■ Task prompt: A word-for-word retyping of the listing below is required, with the pictures dropped.

________________________

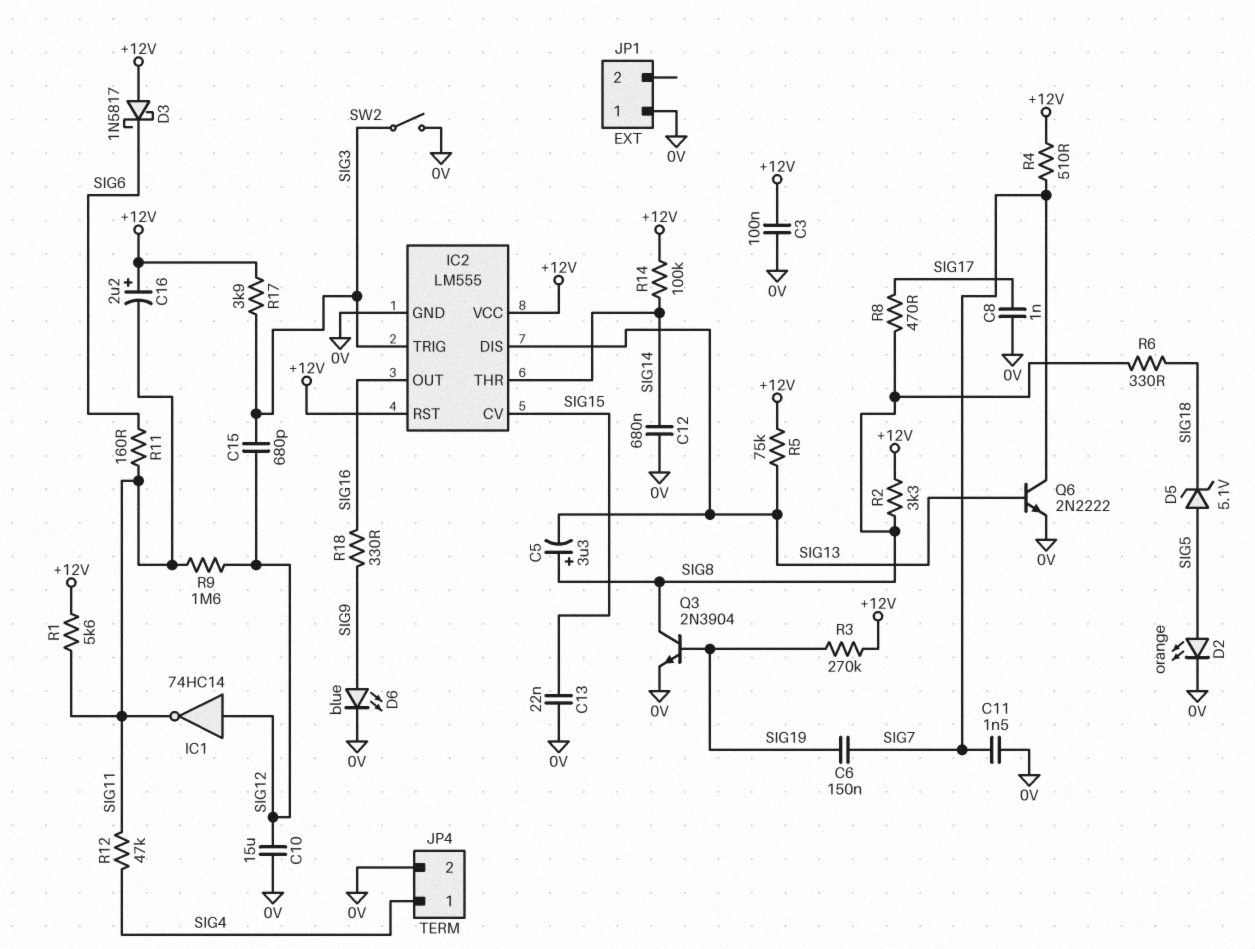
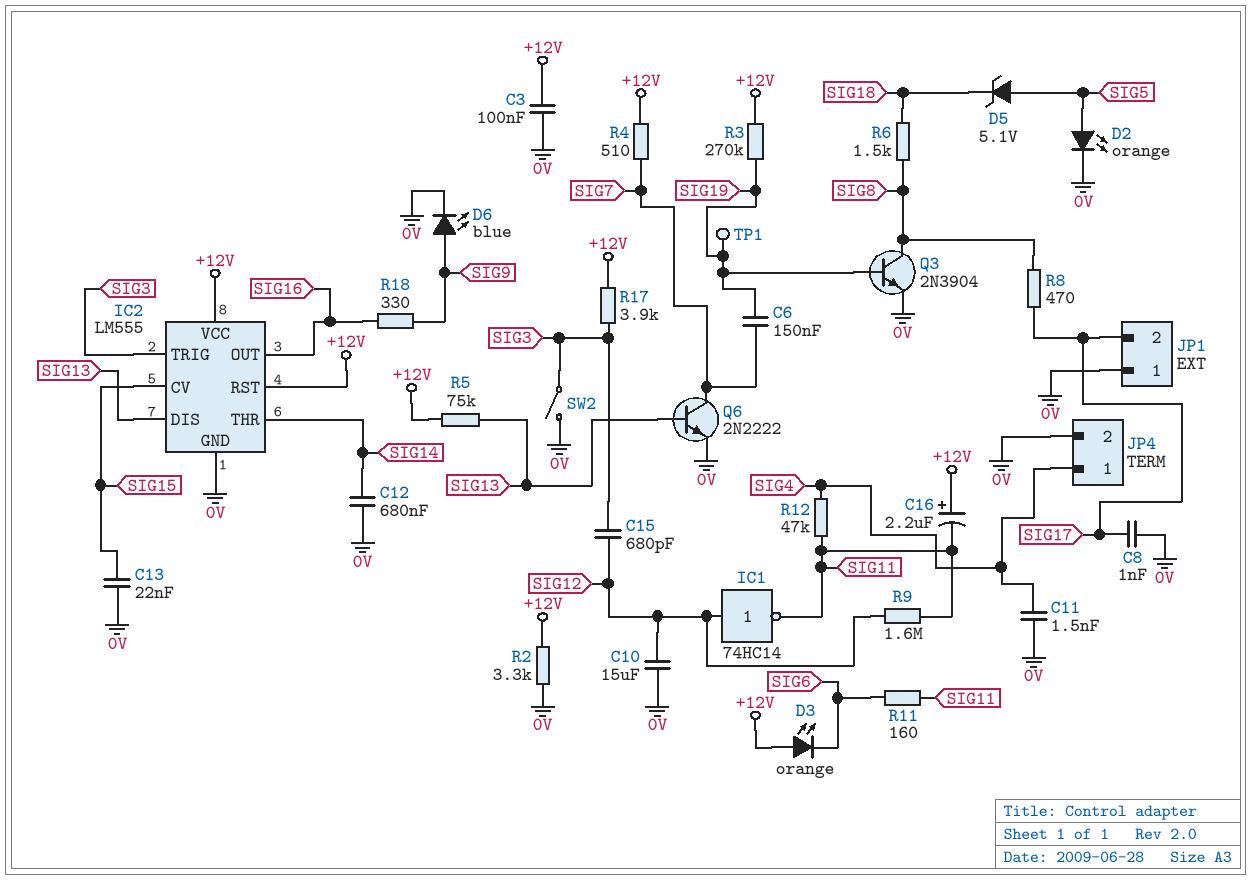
C5: 3.3uF (plus SIG8, minus SIG13) -> none
C11: 1.5nF (0V, SIG7) -> 1.5nF (0V, SIG4)
D3: schottky 1N5817 (A +12V, K SIG6) -> LED orange (A +12V, K SIG6)
JP1 pin 2: none -> SIG17
R1: 5.6k (+12V, SIG11) -> none
R2: 3.3k (+12V, SIG8) -> 3.3k (+12V, 0V)
R6: 330 (SIG8, SIG18) -> 1.5k (SIG8, SIG18)
R14: 100k (+12V, SIG14) -> none
TP1: none -> test point (SIG19)

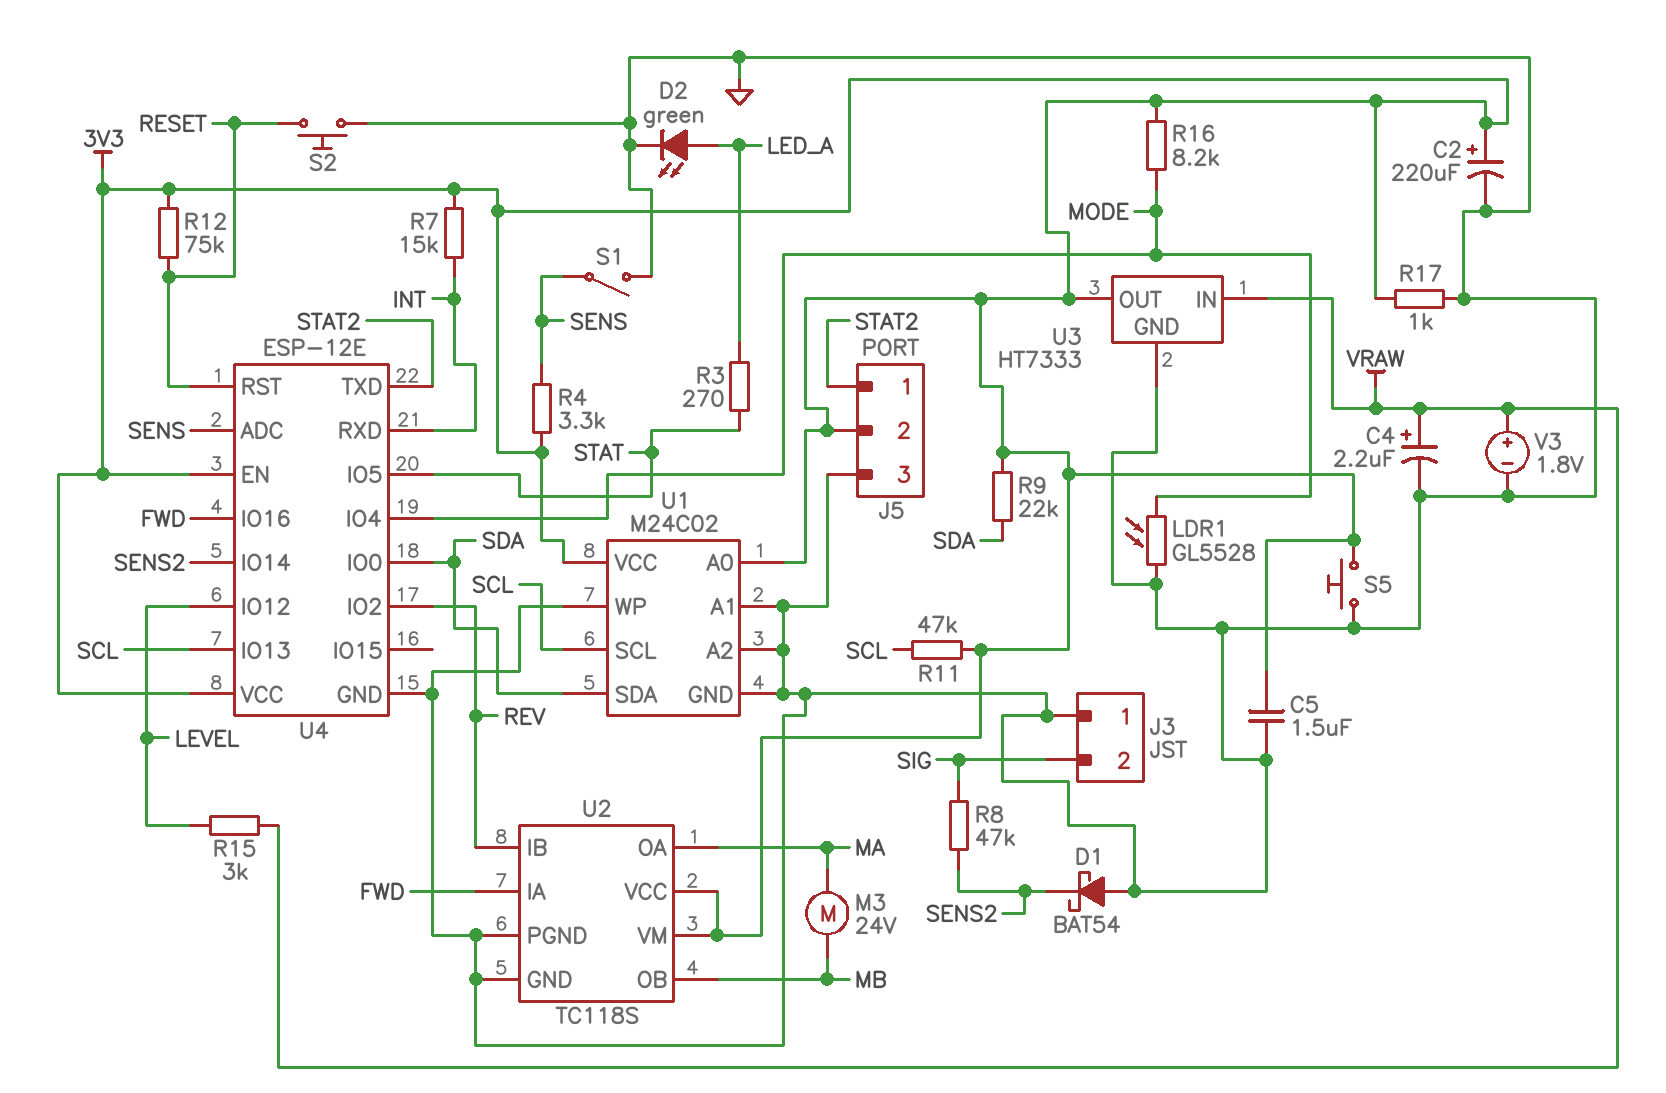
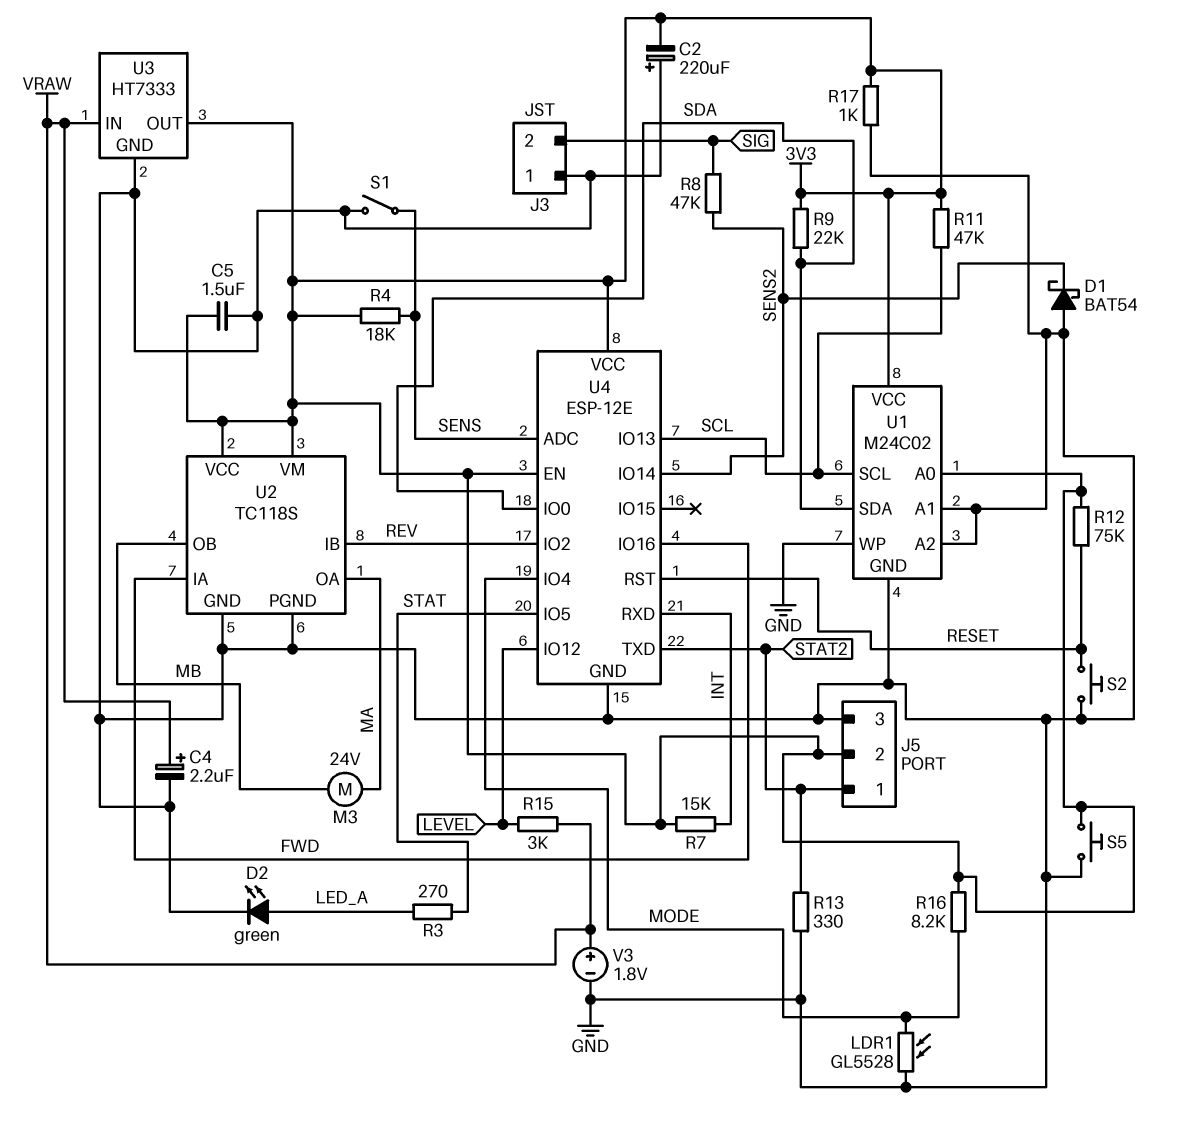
C2: 220uF (plus 3V3, minus GND) -> 220uF (plus GND, minus 3V3)
R4: 3.3k (3V3, SENS) -> 18k (3V3, SENS)
R13: none -> 330 (GND, STAT2)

________________________

■ Response for this exercise:
C5: 3.3uF (plus SIG8, minus SIG13) -> none
C11: 1.5nF (0V, SIG7) -> 1.5nF (0V, SIG4)
D3: schottky 1N5817 (A +12V, K SIG6) -> LED orange (A +12V, K SIG6)
JP1 pin 2: none -> SIG17
R1: 5.6k (+12V, SIG11) -> none
R2: 3.3k (+12V, SIG8) -> 3.3k (+12V, 0V)
R6: 330 (SIG8, SIG18) -> 1.5k (SIG8, SIG18)
R14: 100k (+12V, SIG14) -> none
TP1: none -> test point (SIG19)

C2: 220uF (plus 3V3, minus GND) -> 220uF (plus GND, minus 3V3)
R4: 3.3k (3V3, SENS) -> 18k (3V3, SENS)
R13: none -> 330 (GND, STAT2)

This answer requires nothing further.